## Exercise
For this exercise, output every line of the data as it stands.

(Version comparison data)
---

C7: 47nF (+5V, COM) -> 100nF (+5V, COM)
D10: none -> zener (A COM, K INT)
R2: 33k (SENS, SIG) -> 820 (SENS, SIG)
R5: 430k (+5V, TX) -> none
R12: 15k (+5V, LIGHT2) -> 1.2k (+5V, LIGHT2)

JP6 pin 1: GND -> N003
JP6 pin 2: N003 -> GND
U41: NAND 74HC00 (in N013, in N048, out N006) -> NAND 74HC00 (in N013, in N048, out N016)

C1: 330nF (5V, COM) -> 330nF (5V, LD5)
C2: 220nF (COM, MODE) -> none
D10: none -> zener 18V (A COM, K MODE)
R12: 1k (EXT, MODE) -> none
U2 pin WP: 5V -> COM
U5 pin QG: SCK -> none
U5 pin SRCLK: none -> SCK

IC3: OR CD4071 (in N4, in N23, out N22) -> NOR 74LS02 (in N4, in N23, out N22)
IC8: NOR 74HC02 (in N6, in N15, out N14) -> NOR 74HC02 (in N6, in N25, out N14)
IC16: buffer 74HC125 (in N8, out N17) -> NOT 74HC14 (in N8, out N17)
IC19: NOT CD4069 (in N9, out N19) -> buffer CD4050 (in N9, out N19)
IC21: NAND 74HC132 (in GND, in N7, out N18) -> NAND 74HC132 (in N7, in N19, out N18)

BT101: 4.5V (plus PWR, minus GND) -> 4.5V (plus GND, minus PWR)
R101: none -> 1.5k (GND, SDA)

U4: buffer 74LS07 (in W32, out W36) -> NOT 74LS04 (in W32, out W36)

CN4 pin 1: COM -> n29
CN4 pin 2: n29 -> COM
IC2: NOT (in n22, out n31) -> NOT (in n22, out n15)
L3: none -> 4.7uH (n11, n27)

---

## Result
C7: 47nF (+5V, COM) -> 100nF (+5V, COM)
D10: none -> zener (A COM, K INT)
R2: 33k (SENS, SIG) -> 820 (SENS, SIG)
R5: 430k (+5V, TX) -> none
R12: 15k (+5V, LIGHT2) -> 1.2k (+5V, LIGHT2)

JP6 pin 1: GND -> N003
JP6 pin 2: N003 -> GND
U41: NAND 74HC00 (in N013, in N048, out N006) -> NAND 74HC00 (in N013, in N048, out N016)

C1: 330nF (5V, COM) -> 330nF (5V, LD5)
C2: 220nF (COM, MODE) -> none
D10: none -> zener 18V (A COM, K MODE)
R12: 1k (EXT, MODE) -> none
U2 pin WP: 5V -> COM
U5 pin QG: SCK -> none
U5 pin SRCLK: none -> SCK

IC3: OR CD4071 (in N4, in N23, out N22) -> NOR 74LS02 (in N4, in N23, out N22)
IC8: NOR 74HC02 (in N6, in N15, out N14) -> NOR 74HC02 (in N6, in N25, out N14)
IC16: buffer 74HC125 (in N8, out N17) -> NOT 74HC14 (in N8, out N17)
IC19: NOT CD4069 (in N9, out N19) -> buffer CD4050 (in N9, out N19)
IC21: NAND 74HC132 (in GND, in N7, out N18) -> NAND 74HC132 (in N7, in N19, out N18)

BT101: 4.5V (plus PWR, minus GND) -> 4.5V (plus GND, minus PWR)
R101: none -> 1.5k (GND, SDA)

U4: buffer 74LS07 (in W32, out W36) -> NOT 74LS04 (in W32, out W36)

CN4 pin 1: COM -> n29
CN4 pin 2: n29 -> COM
IC2: NOT (in n22, out n31) -> NOT (in n22, out n15)
L3: none -> 4.7uH (n11, n27)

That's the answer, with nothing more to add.